Records excerpted from a collection
————

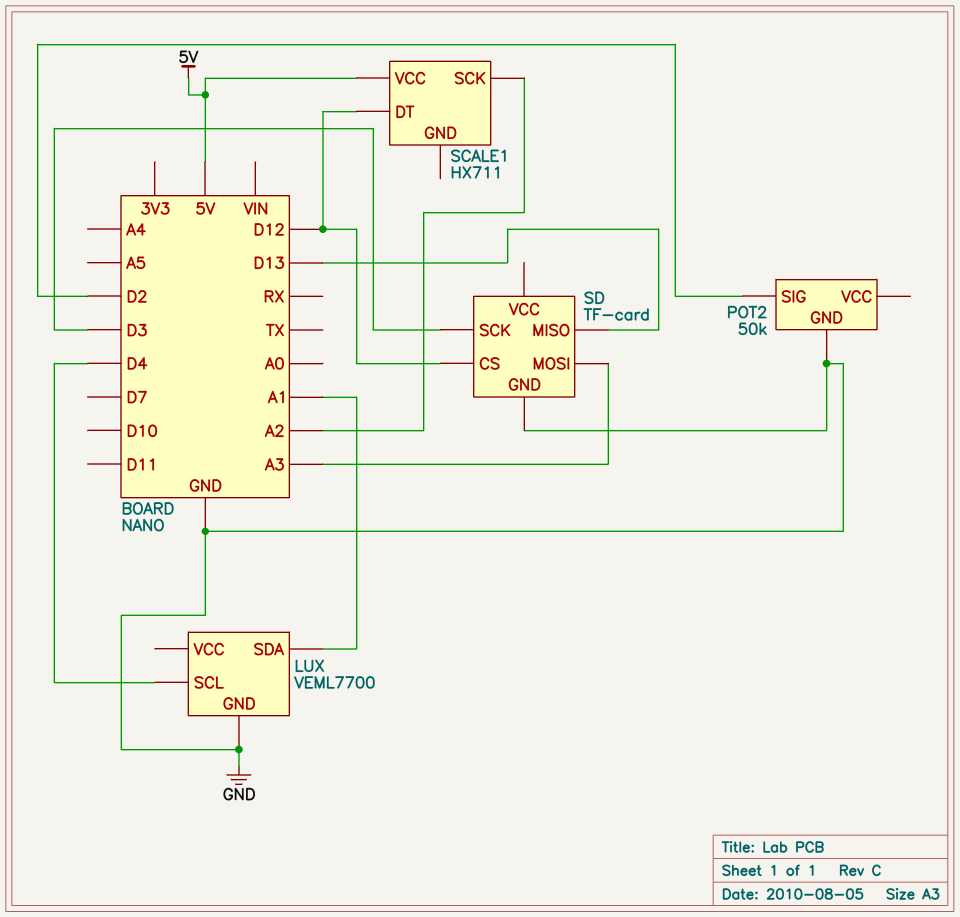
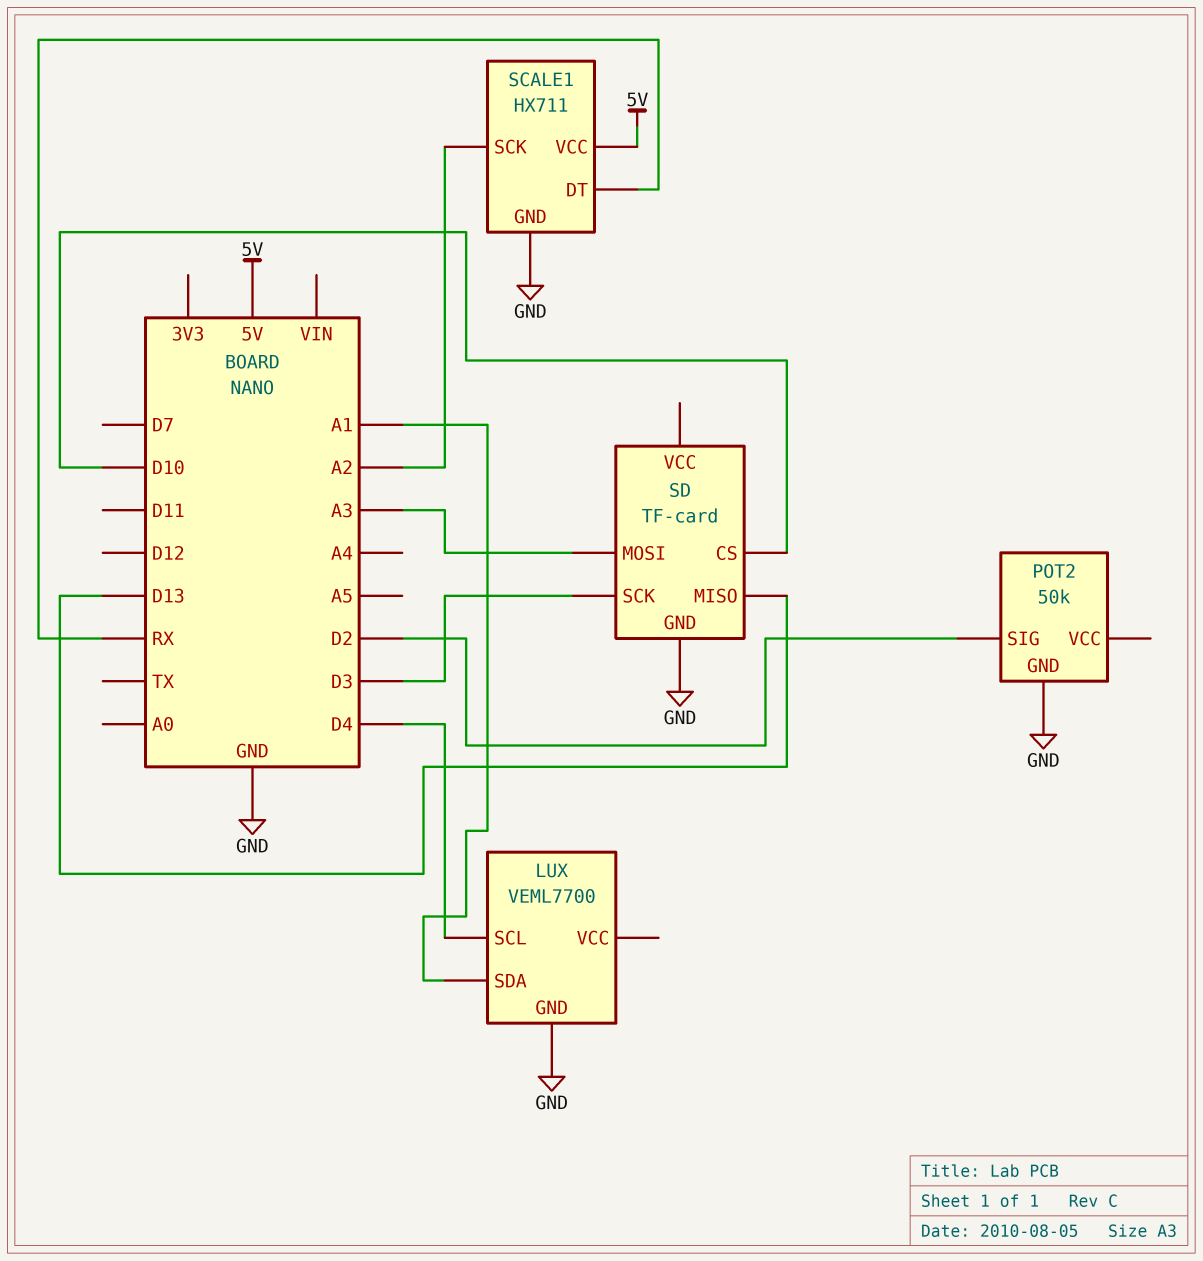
SCALE1 pin DT: D12 -> RX
SCALE1 pin GND: none -> GND
SD pin CS: D12 -> D10

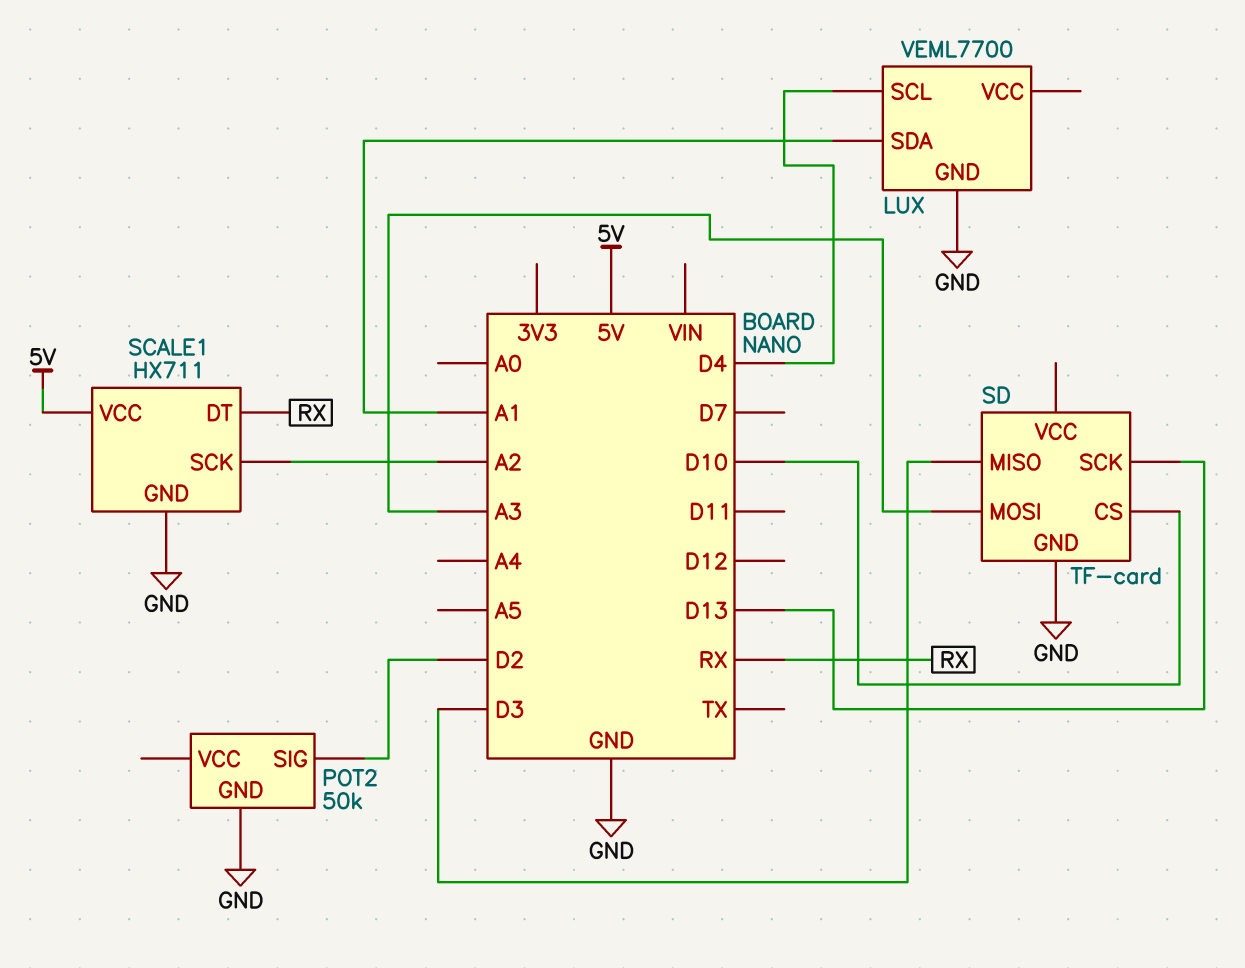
SD pin MISO: D13 -> D3
SD pin SCK: D3 -> D13

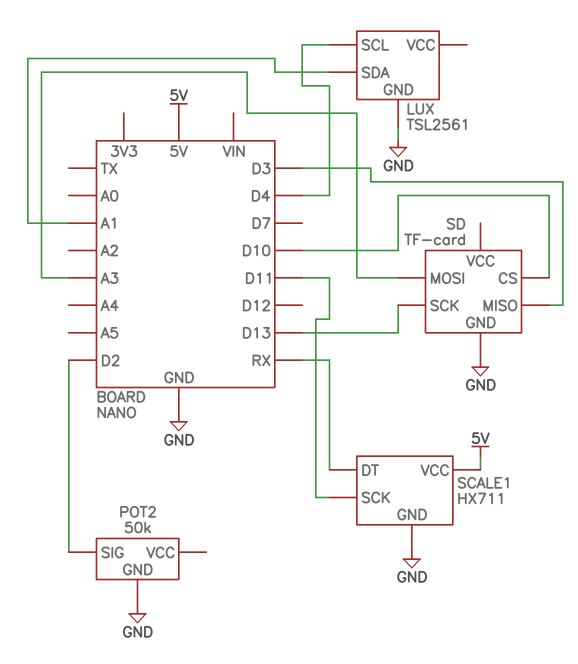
LUX: VEML7700 -> TSL2561
SCALE1 pin SCK: A2 -> D11

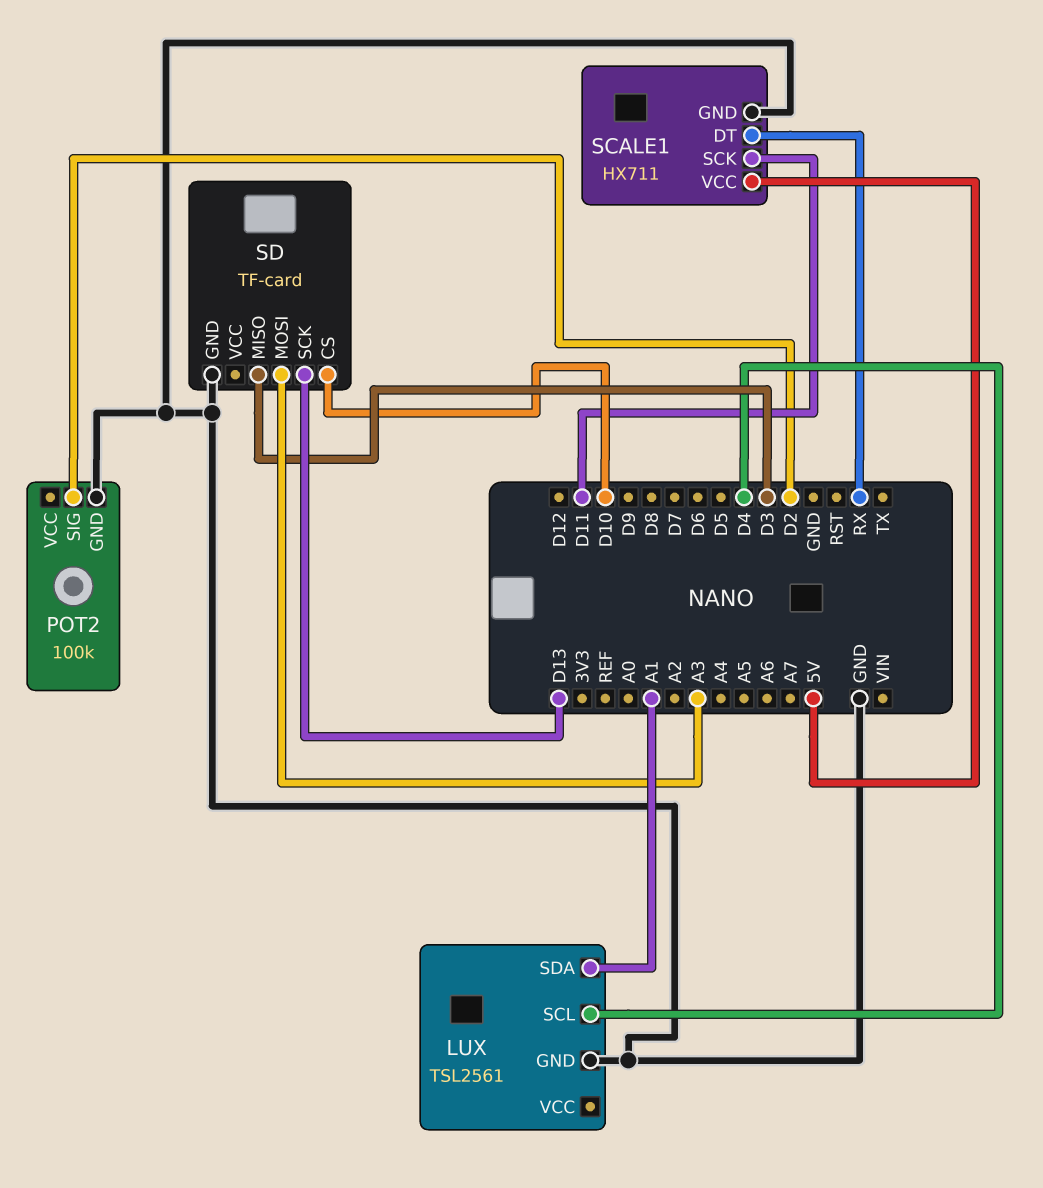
POT2: 50k -> 100k

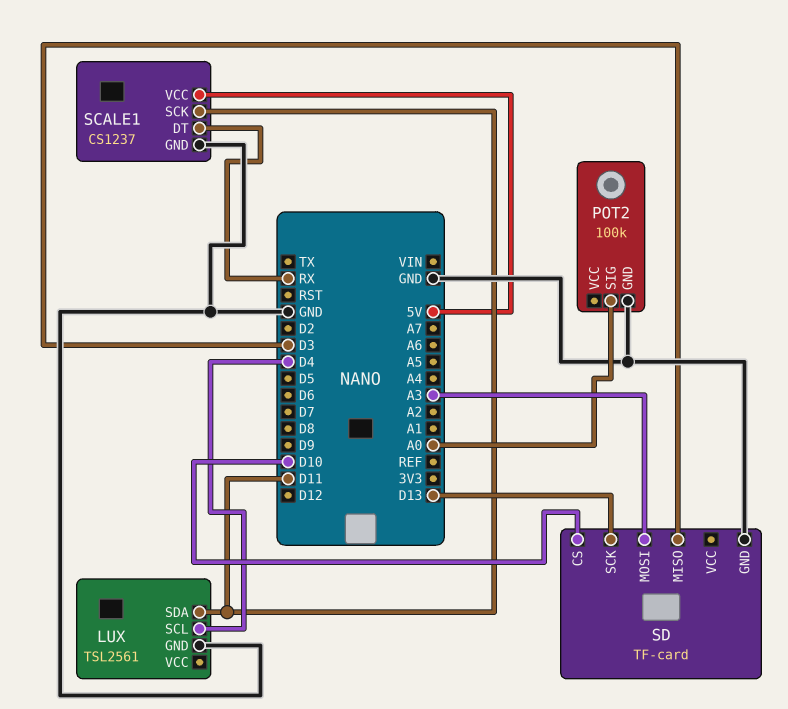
LUX pin SDA: A1 -> D11
POT2 pin SIG: D2 -> A0
SCALE1: HX711 -> CS1237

————

Directions for this task: Give back, unchanged, the line containing "LUX pin SDA: A1 -> D11" and each line that comes after it in the entries above, ending with the last.

Task answer:
LUX pin SDA: A1 -> D11
POT2 pin SIG: D2 -> A0
SCALE1: HX711 -> CS1237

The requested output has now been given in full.